▸ Records for processing:
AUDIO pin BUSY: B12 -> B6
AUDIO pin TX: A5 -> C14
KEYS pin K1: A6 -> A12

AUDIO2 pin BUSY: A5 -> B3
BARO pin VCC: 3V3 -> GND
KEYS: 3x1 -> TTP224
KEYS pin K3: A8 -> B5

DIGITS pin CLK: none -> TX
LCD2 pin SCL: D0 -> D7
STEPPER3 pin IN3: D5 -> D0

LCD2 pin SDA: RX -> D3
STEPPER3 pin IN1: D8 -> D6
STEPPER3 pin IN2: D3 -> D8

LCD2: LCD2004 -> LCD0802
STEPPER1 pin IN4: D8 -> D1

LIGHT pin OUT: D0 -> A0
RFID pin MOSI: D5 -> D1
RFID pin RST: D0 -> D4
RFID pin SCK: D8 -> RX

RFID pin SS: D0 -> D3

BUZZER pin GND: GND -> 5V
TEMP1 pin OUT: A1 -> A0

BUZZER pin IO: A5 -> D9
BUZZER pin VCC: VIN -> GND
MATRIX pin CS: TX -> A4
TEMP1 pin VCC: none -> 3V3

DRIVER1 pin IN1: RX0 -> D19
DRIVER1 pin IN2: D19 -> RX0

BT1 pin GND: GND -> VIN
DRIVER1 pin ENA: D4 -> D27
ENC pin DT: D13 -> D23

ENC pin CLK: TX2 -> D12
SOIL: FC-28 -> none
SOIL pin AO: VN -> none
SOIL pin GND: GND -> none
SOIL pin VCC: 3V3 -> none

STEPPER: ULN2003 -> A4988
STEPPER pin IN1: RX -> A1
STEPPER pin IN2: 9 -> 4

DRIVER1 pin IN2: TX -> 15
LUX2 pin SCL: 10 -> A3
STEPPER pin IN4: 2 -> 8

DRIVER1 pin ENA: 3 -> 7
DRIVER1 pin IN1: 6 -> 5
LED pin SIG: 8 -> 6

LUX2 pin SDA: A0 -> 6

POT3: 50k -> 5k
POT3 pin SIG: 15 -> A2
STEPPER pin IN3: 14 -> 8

▸ What is expected: How many lines in the records above contain the word "BUSY"? Answer with the number alone.

▸ Exercise answer: 2